> Exercise goal:
Every line that appears in the listing is to be set down verbatim.

> Recorded data:
━━━━━━━━━━━━━━━━━━━━
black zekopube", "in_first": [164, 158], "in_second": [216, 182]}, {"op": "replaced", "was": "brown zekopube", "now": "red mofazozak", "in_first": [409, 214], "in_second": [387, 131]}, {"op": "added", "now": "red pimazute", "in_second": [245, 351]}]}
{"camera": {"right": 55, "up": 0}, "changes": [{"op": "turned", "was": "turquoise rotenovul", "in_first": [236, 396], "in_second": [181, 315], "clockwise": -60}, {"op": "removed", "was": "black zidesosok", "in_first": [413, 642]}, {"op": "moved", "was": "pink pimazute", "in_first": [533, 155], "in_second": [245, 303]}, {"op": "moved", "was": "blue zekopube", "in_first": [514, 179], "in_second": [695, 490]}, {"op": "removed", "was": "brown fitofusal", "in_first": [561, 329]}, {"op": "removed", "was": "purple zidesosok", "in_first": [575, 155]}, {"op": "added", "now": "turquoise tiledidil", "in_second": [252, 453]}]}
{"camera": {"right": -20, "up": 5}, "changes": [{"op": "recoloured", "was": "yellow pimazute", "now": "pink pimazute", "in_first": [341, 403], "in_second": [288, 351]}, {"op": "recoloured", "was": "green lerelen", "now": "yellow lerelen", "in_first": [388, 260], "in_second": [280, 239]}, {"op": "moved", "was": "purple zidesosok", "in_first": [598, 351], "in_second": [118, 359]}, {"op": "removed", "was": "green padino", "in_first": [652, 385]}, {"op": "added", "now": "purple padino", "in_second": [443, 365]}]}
━━━━━━━━━━━━━━━━━━━━
> Worked solution:
black zekopube", "in_first": [164, 158], "in_second": [216, 182]}, {"op": "replaced", "was": "brown zekopube", "now": "red mofazozak", "in_first": [409, 214], "in_second": [387, 131]}, {"op": "added", "now": "red pimazute", "in_second": [245, 351]}]}
{"camera": {"right": 55, "up": 0}, "changes": [{"op": "turned", "was": "turquoise rotenovul", "in_first": [236, 396], "in_second": [181, 315], "clockwise": -60}, {"op": "removed", "was": "black zidesosok", "in_first": [413, 642]}, {"op": "moved", "was": "pink pimazute", "in_first": [533, 155], "in_second": [245, 303]}, {"op": "moved", "was": "blue zekopube", "in_first": [514, 179], "in_second": [695, 490]}, {"op": "removed", "was": "brown fitofusal", "in_first": [561, 329]}, {"op": "removed", "was": "purple zidesosok", "in_first": [575, 155]}, {"op": "added", "now": "turquoise tiledidil", "in_second": [252, 453]}]}
{"camera": {"right": -20, "up": 5}, "changes": [{"op": "recoloured", "was": "yellow pimazute", "now": "pink pimazute", "in_first": [341, 403], "in_second": [288, 351]}, {"op": "recoloured", "was": "green lerelen", "now": "yellow lerelen", "in_first": [388, 260], "in_second": [280, 239]}, {"op": "moved", "was": "purple zidesosok", "in_first": [598, 351], "in_second": [118, 359]}, {"op": "removed", "was": "green padino", "in_first": [652, 385]}, {"op": "added", "now": "purple padino", "in_second": [443, 365]}]}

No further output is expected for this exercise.